The reply must be the number of lines in the following material that include the word "diode", and nothing more.
[Data supplied — start]
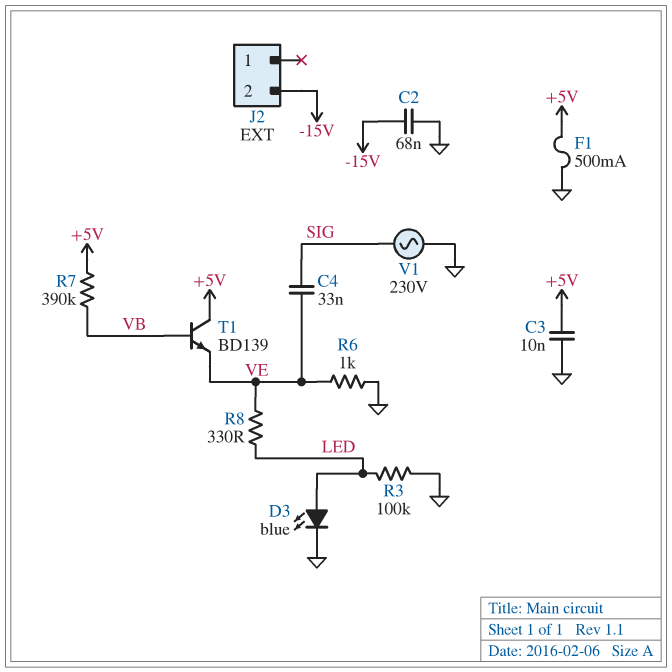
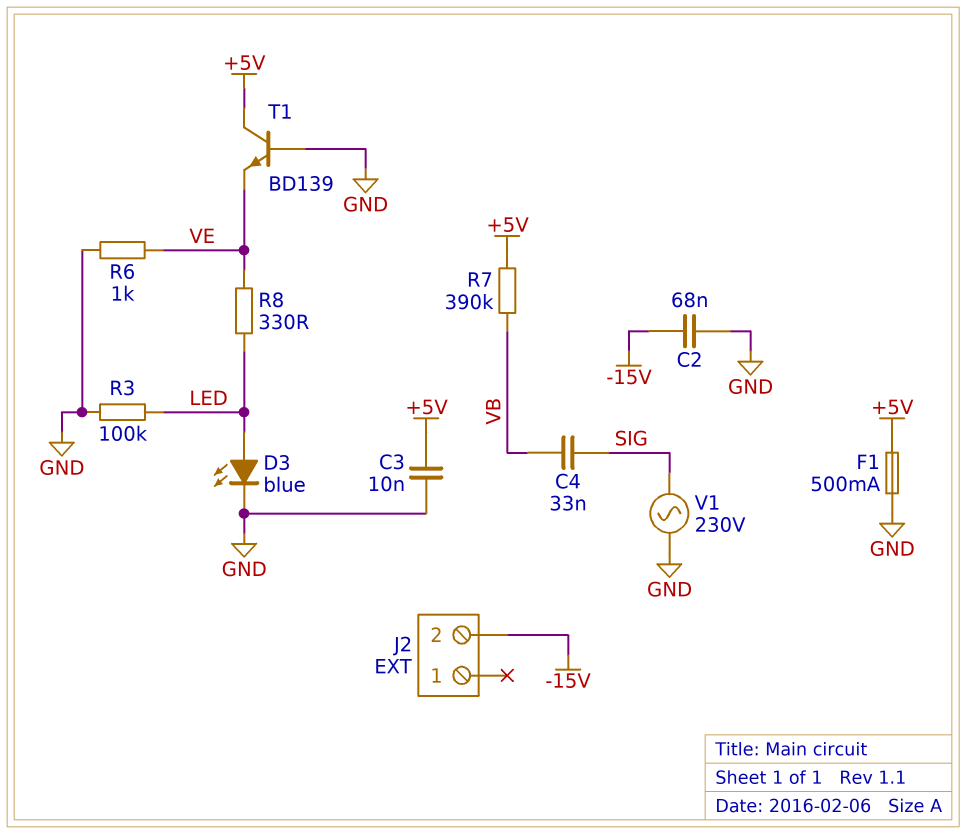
C4: 33nF (SIG, VE) -> 33nF (SIG, VB)
T1: NPN BD139 (B VB, C +5V, E VE) -> NPN BD139 (B GND, C +5V, E VE)

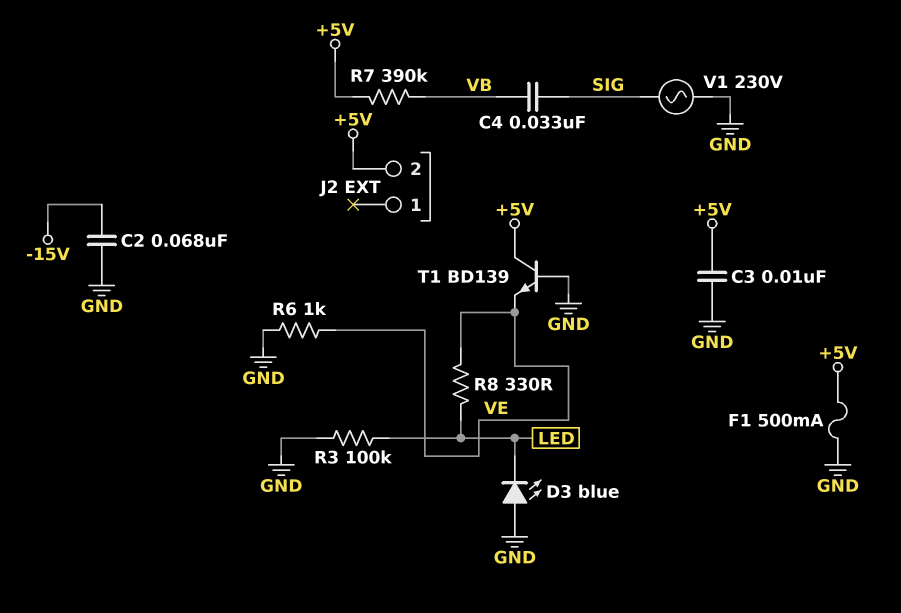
D3: LED blue (A LED, K GND) -> LED blue (A GND, K LED)
J2 pin 2: -15V -> +5V

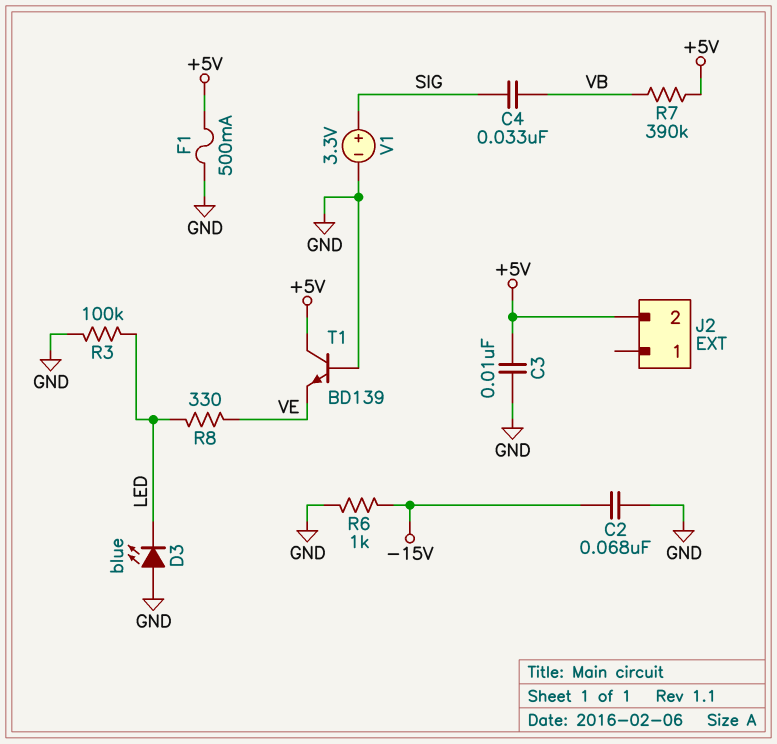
R6: 1k (GND, VE) -> 1k (-15V, GND)
V1: AC 230V (GND, SIG) -> 3.3V (plus SIG, minus GND)

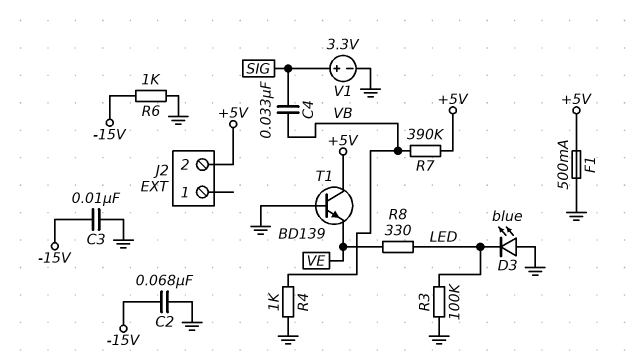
C3: 10nF (+5V, GND) -> 10nF (-15V, GND)
R4: none -> 1k (GND, VB)

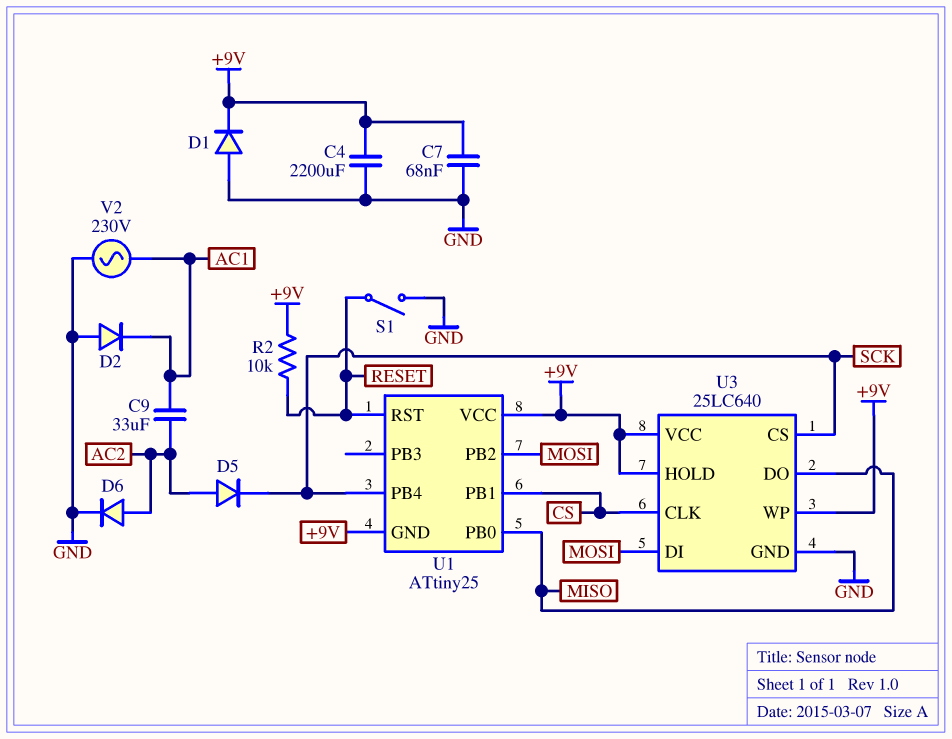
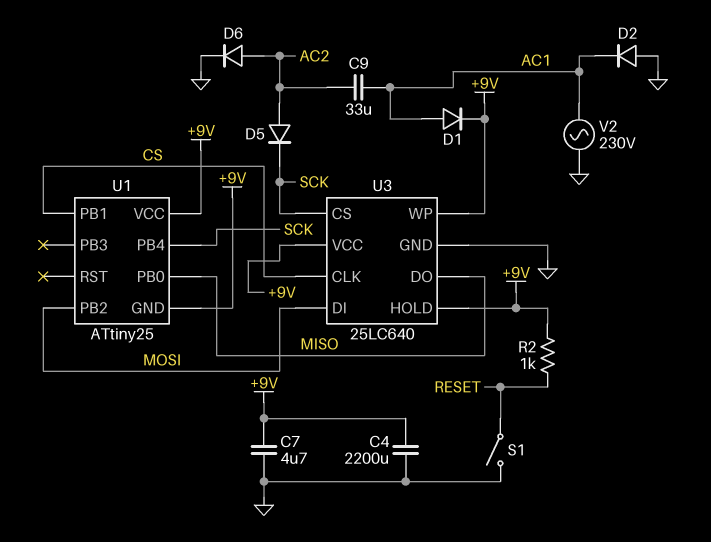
C7: 68nF (+9V, GND) -> 4.7uF (+9V, GND)
D1: diode (A GND, K +9V) -> diode (A AC1, K +9V)
R2: 10k (+9V, RESET) -> 1k (+9V, RESET)
U1 pin RST: RESET -> none

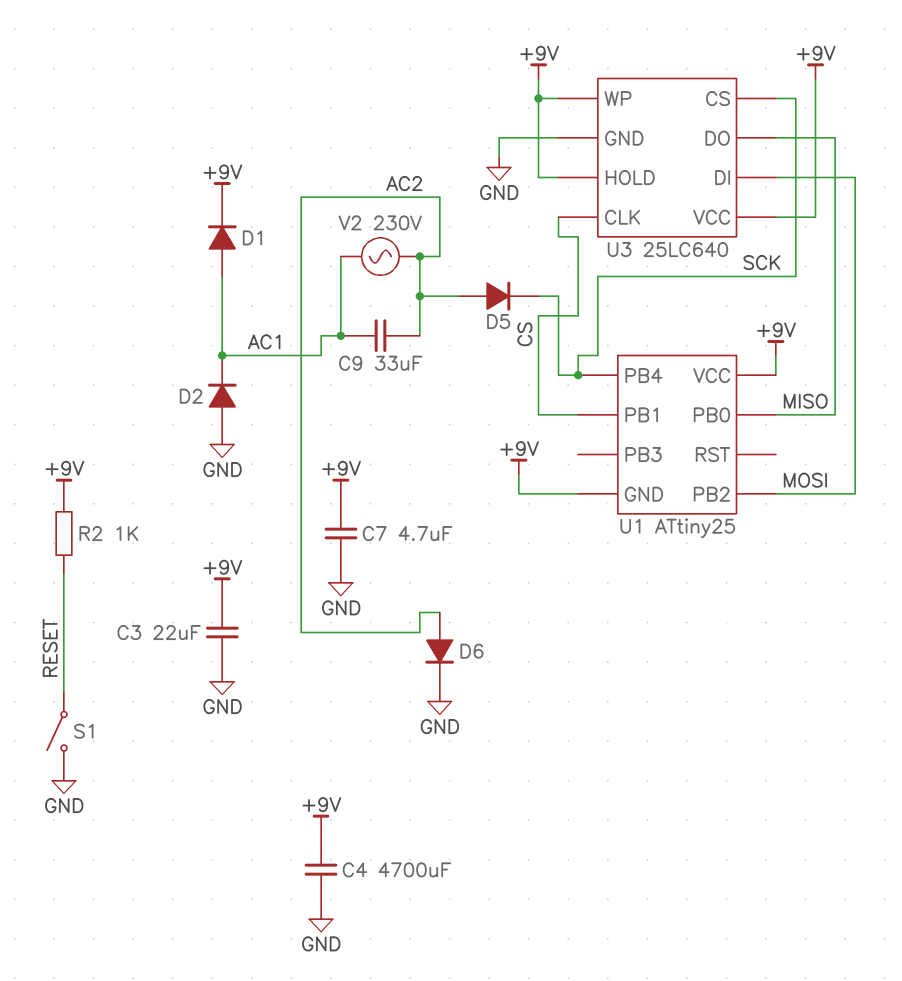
C3: none -> 22uF (+9V, GND)
C4: 2200uF (+9V, GND) -> 4700uF (+9V, GND)
V2: AC 230V (AC1, GND) -> AC 230V (AC1, AC2)

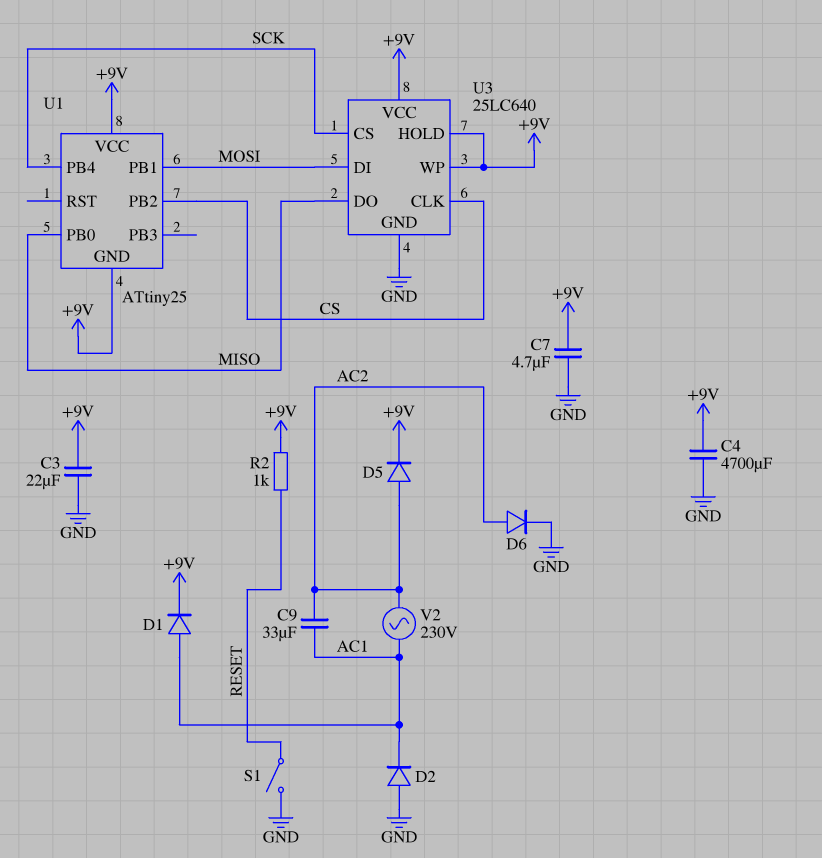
D5: diode (A AC2, K SCK) -> diode (A AC2, K +9V)
U1 pin PB1: CS -> MOSI
U1 pin PB2: MOSI -> CS

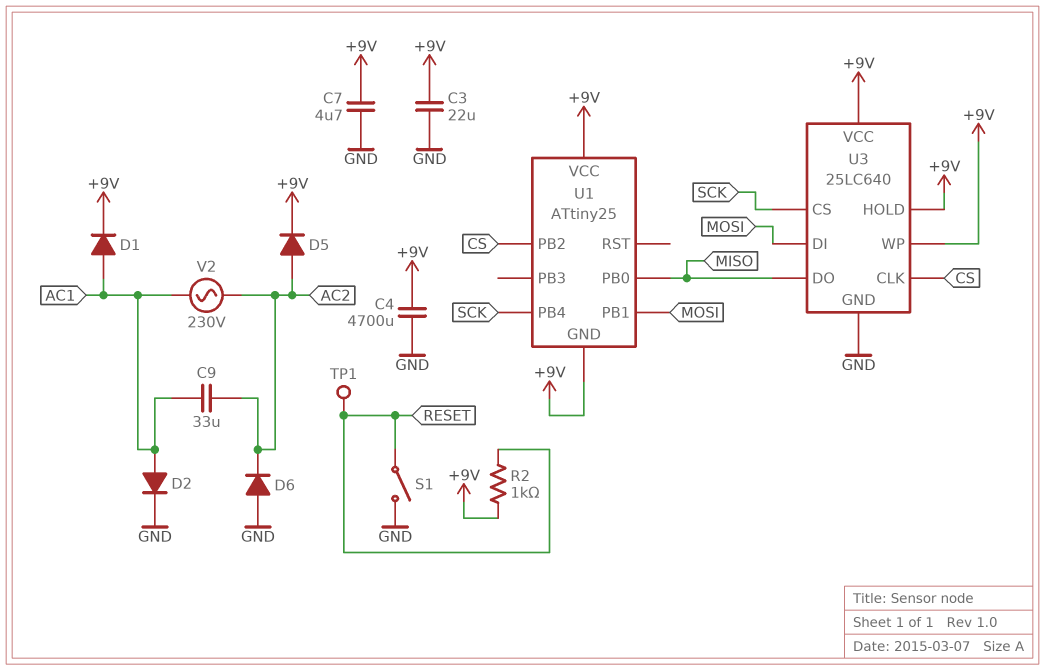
D2: diode (A GND, K AC1) -> diode (A AC1, K GND)
D6: diode (A AC2, K GND) -> diode (A GND, K AC2)
TP1: none -> test point (RESET)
[Data supplied — finish]
## Exercise solution
4